• Brief: Retype the entries exactly, but skip the pictures.
*** Material shown Section Begins ***
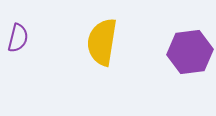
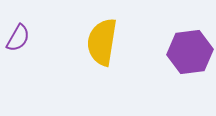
purple semicircle: rotated 16 degrees clockwise
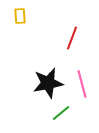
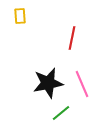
red line: rotated 10 degrees counterclockwise
pink line: rotated 8 degrees counterclockwise
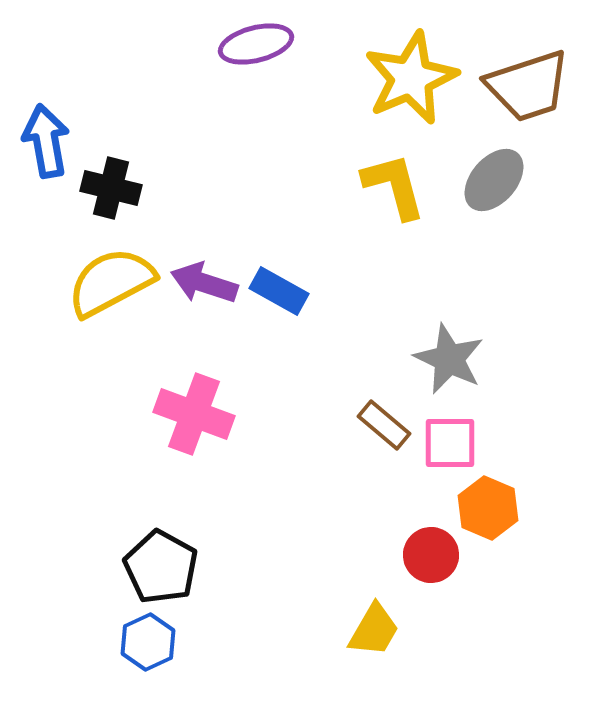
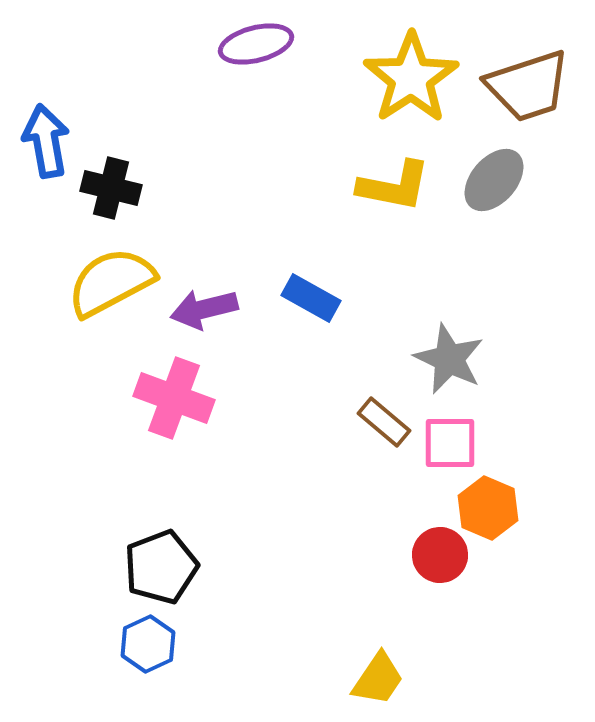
yellow star: rotated 10 degrees counterclockwise
yellow L-shape: rotated 116 degrees clockwise
purple arrow: moved 26 px down; rotated 32 degrees counterclockwise
blue rectangle: moved 32 px right, 7 px down
pink cross: moved 20 px left, 16 px up
brown rectangle: moved 3 px up
red circle: moved 9 px right
black pentagon: rotated 22 degrees clockwise
yellow trapezoid: moved 4 px right, 49 px down; rotated 4 degrees clockwise
blue hexagon: moved 2 px down
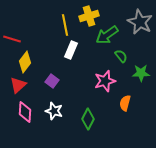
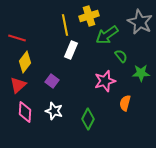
red line: moved 5 px right, 1 px up
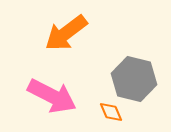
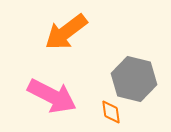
orange arrow: moved 1 px up
orange diamond: rotated 15 degrees clockwise
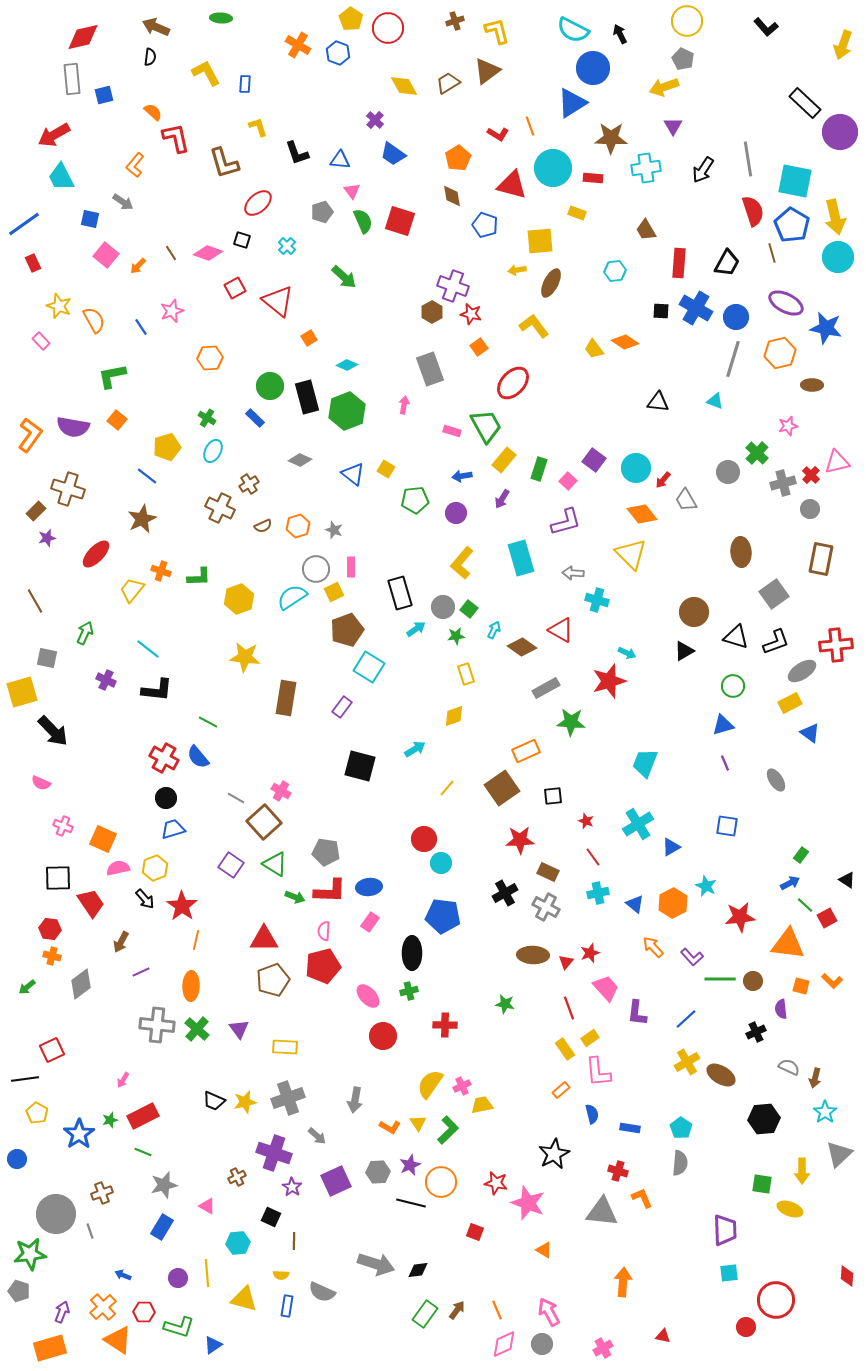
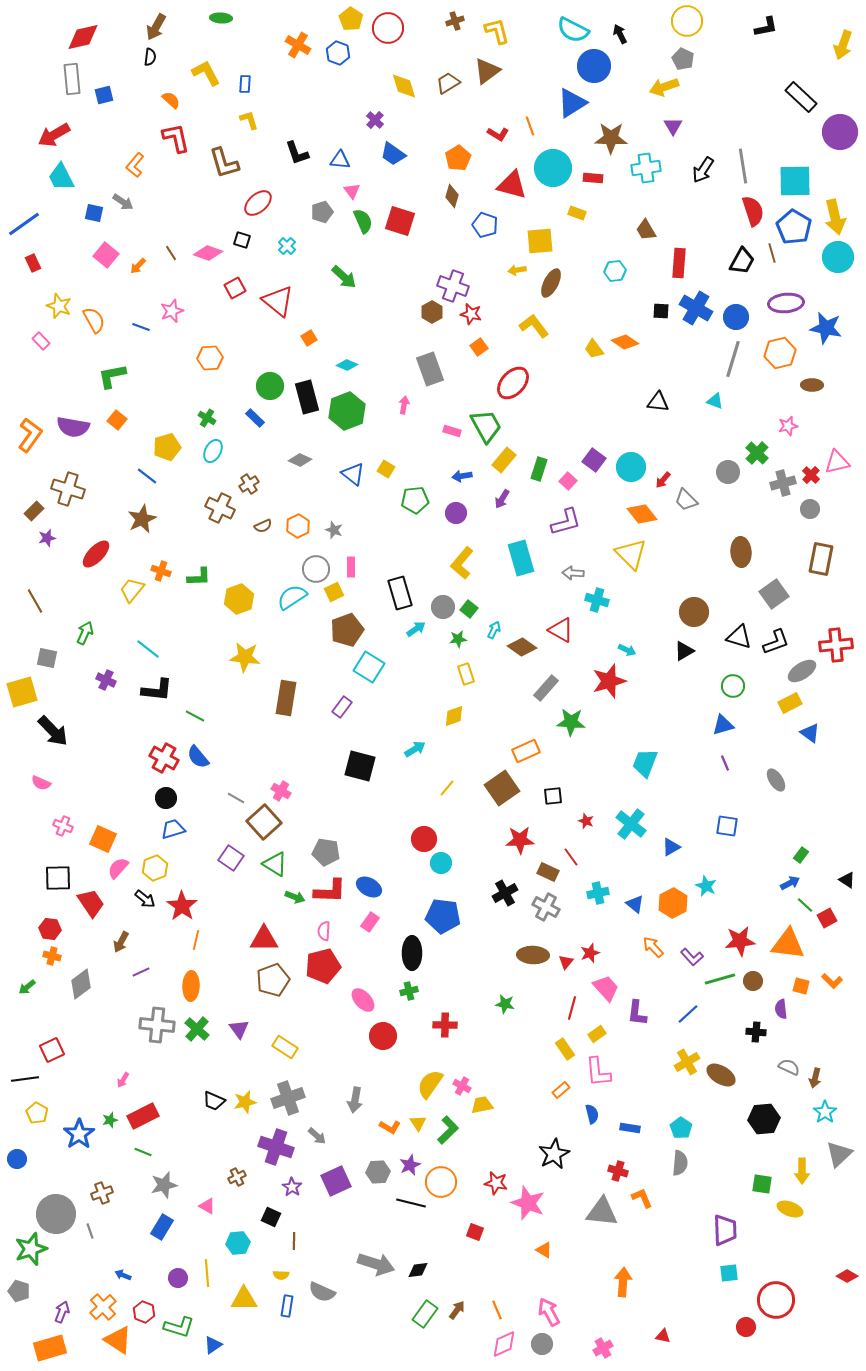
brown arrow at (156, 27): rotated 84 degrees counterclockwise
black L-shape at (766, 27): rotated 60 degrees counterclockwise
blue circle at (593, 68): moved 1 px right, 2 px up
yellow diamond at (404, 86): rotated 12 degrees clockwise
black rectangle at (805, 103): moved 4 px left, 6 px up
orange semicircle at (153, 112): moved 18 px right, 12 px up
yellow L-shape at (258, 127): moved 9 px left, 7 px up
gray line at (748, 159): moved 5 px left, 7 px down
cyan square at (795, 181): rotated 12 degrees counterclockwise
brown diamond at (452, 196): rotated 25 degrees clockwise
blue square at (90, 219): moved 4 px right, 6 px up
blue pentagon at (792, 225): moved 2 px right, 2 px down
black trapezoid at (727, 263): moved 15 px right, 2 px up
purple ellipse at (786, 303): rotated 32 degrees counterclockwise
blue line at (141, 327): rotated 36 degrees counterclockwise
cyan circle at (636, 468): moved 5 px left, 1 px up
gray trapezoid at (686, 500): rotated 15 degrees counterclockwise
brown rectangle at (36, 511): moved 2 px left
orange hexagon at (298, 526): rotated 10 degrees counterclockwise
green star at (456, 636): moved 2 px right, 3 px down
black triangle at (736, 637): moved 3 px right
cyan arrow at (627, 653): moved 3 px up
gray rectangle at (546, 688): rotated 20 degrees counterclockwise
green line at (208, 722): moved 13 px left, 6 px up
cyan cross at (638, 824): moved 7 px left; rotated 20 degrees counterclockwise
red line at (593, 857): moved 22 px left
purple square at (231, 865): moved 7 px up
pink semicircle at (118, 868): rotated 35 degrees counterclockwise
blue ellipse at (369, 887): rotated 35 degrees clockwise
black arrow at (145, 899): rotated 10 degrees counterclockwise
red star at (740, 917): moved 24 px down
green line at (720, 979): rotated 16 degrees counterclockwise
pink ellipse at (368, 996): moved 5 px left, 4 px down
red line at (569, 1008): moved 3 px right; rotated 35 degrees clockwise
blue line at (686, 1019): moved 2 px right, 5 px up
black cross at (756, 1032): rotated 30 degrees clockwise
yellow rectangle at (590, 1038): moved 7 px right, 4 px up
yellow rectangle at (285, 1047): rotated 30 degrees clockwise
pink cross at (462, 1086): rotated 36 degrees counterclockwise
purple cross at (274, 1153): moved 2 px right, 6 px up
green star at (30, 1254): moved 1 px right, 5 px up; rotated 12 degrees counterclockwise
red diamond at (847, 1276): rotated 65 degrees counterclockwise
yellow triangle at (244, 1299): rotated 16 degrees counterclockwise
red hexagon at (144, 1312): rotated 20 degrees clockwise
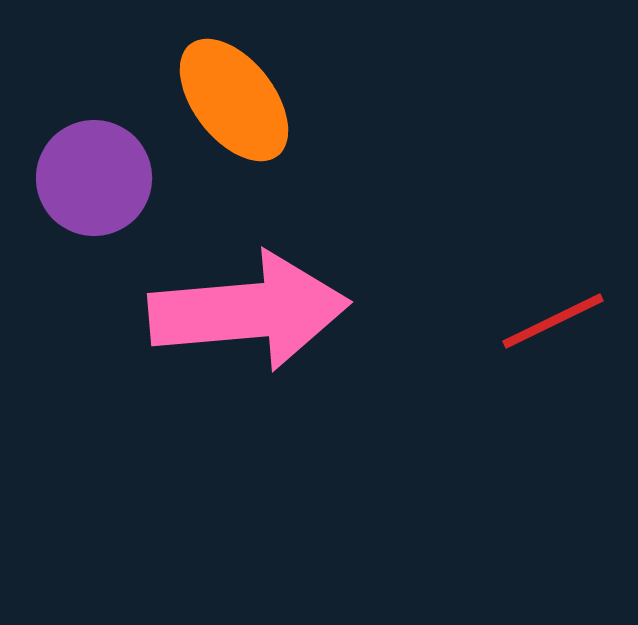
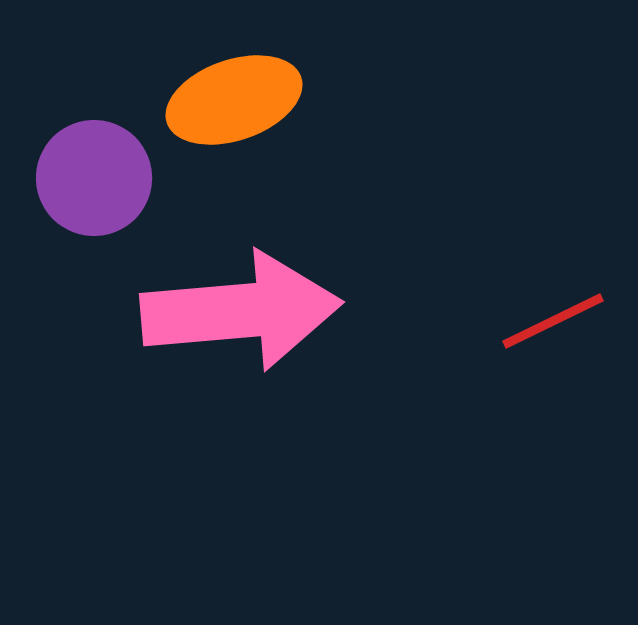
orange ellipse: rotated 71 degrees counterclockwise
pink arrow: moved 8 px left
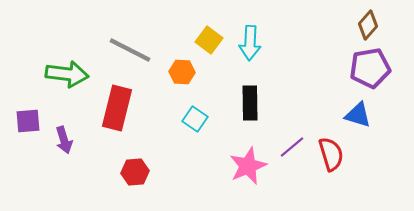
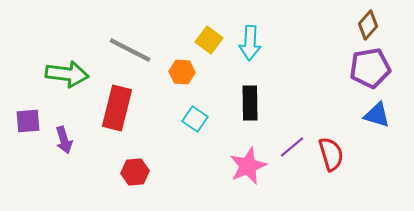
blue triangle: moved 19 px right
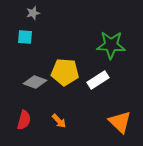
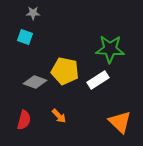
gray star: rotated 16 degrees clockwise
cyan square: rotated 14 degrees clockwise
green star: moved 1 px left, 4 px down
yellow pentagon: moved 1 px up; rotated 8 degrees clockwise
orange arrow: moved 5 px up
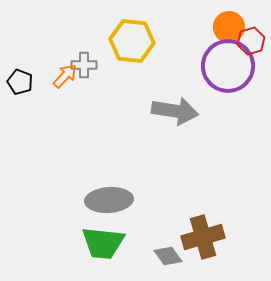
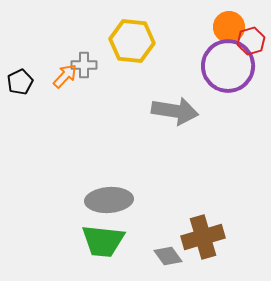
black pentagon: rotated 25 degrees clockwise
green trapezoid: moved 2 px up
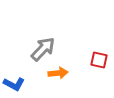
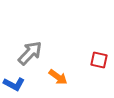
gray arrow: moved 13 px left, 4 px down
orange arrow: moved 4 px down; rotated 42 degrees clockwise
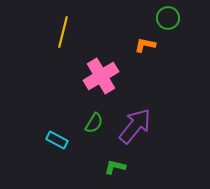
*** Material shown Section Ends ***
• Task output:
purple semicircle: rotated 16 degrees clockwise
red line: rotated 10 degrees counterclockwise
pink line: rotated 8 degrees counterclockwise
yellow star: rotated 10 degrees counterclockwise
yellow L-shape: rotated 116 degrees clockwise
purple arrow: moved 26 px down; rotated 32 degrees counterclockwise
blue rectangle: moved 32 px right, 7 px down
pink cross: moved 20 px left, 16 px up
brown rectangle: moved 3 px up
red circle: moved 9 px right
black pentagon: rotated 22 degrees clockwise
yellow trapezoid: moved 4 px right, 49 px down; rotated 4 degrees clockwise
blue hexagon: moved 2 px down
red line: moved 5 px right, 1 px up
orange arrow: moved 1 px up
orange diamond: rotated 15 degrees clockwise
brown arrow at (156, 27): rotated 84 degrees counterclockwise
black L-shape at (766, 27): rotated 60 degrees counterclockwise
blue circle at (593, 68): moved 1 px right, 2 px up
yellow diamond at (404, 86): rotated 12 degrees clockwise
black rectangle at (805, 103): moved 4 px left, 6 px up
orange semicircle at (153, 112): moved 18 px right, 12 px up
yellow L-shape at (258, 127): moved 9 px left, 7 px up
gray line at (748, 159): moved 5 px left, 7 px down
cyan square at (795, 181): rotated 12 degrees counterclockwise
brown diamond at (452, 196): rotated 25 degrees clockwise
blue square at (90, 219): moved 4 px right, 6 px up
blue pentagon at (792, 225): moved 2 px right, 2 px down
black trapezoid at (727, 263): moved 15 px right, 2 px up
purple ellipse at (786, 303): rotated 32 degrees counterclockwise
blue line at (141, 327): rotated 36 degrees counterclockwise
cyan circle at (636, 468): moved 5 px left, 1 px up
gray trapezoid at (686, 500): rotated 15 degrees counterclockwise
brown rectangle at (36, 511): moved 2 px left
orange hexagon at (298, 526): rotated 10 degrees counterclockwise
green star at (456, 636): moved 2 px right, 3 px down
black triangle at (736, 637): moved 3 px right
cyan arrow at (627, 653): moved 3 px up
gray rectangle at (546, 688): rotated 20 degrees counterclockwise
green line at (208, 722): moved 13 px left, 6 px up
cyan cross at (638, 824): moved 7 px left; rotated 20 degrees counterclockwise
red line at (593, 857): moved 22 px left
purple square at (231, 865): moved 7 px up
pink semicircle at (118, 868): rotated 35 degrees counterclockwise
blue ellipse at (369, 887): rotated 35 degrees clockwise
black arrow at (145, 899): rotated 10 degrees counterclockwise
red star at (740, 917): moved 24 px down
green line at (720, 979): rotated 16 degrees counterclockwise
pink ellipse at (368, 996): moved 5 px left, 4 px down
red line at (569, 1008): moved 3 px right; rotated 35 degrees clockwise
blue line at (686, 1019): moved 2 px right, 5 px up
black cross at (756, 1032): rotated 30 degrees clockwise
yellow rectangle at (590, 1038): moved 7 px right, 4 px up
yellow rectangle at (285, 1047): rotated 30 degrees clockwise
pink cross at (462, 1086): rotated 36 degrees counterclockwise
purple cross at (274, 1153): moved 2 px right, 6 px up
green star at (30, 1254): moved 1 px right, 5 px up; rotated 12 degrees counterclockwise
red diamond at (847, 1276): rotated 65 degrees counterclockwise
yellow triangle at (244, 1299): rotated 16 degrees counterclockwise
red hexagon at (144, 1312): rotated 20 degrees clockwise
orange ellipse: rotated 71 degrees counterclockwise
pink arrow: moved 8 px left
blue triangle: moved 19 px right
gray star: rotated 16 degrees clockwise
cyan square: rotated 14 degrees clockwise
green star: moved 1 px left, 4 px down
yellow pentagon: moved 1 px up; rotated 8 degrees clockwise
orange arrow: moved 5 px up
black pentagon: rotated 25 degrees clockwise
green trapezoid: moved 2 px up
gray arrow: moved 13 px left, 4 px down
orange arrow: moved 4 px down; rotated 42 degrees clockwise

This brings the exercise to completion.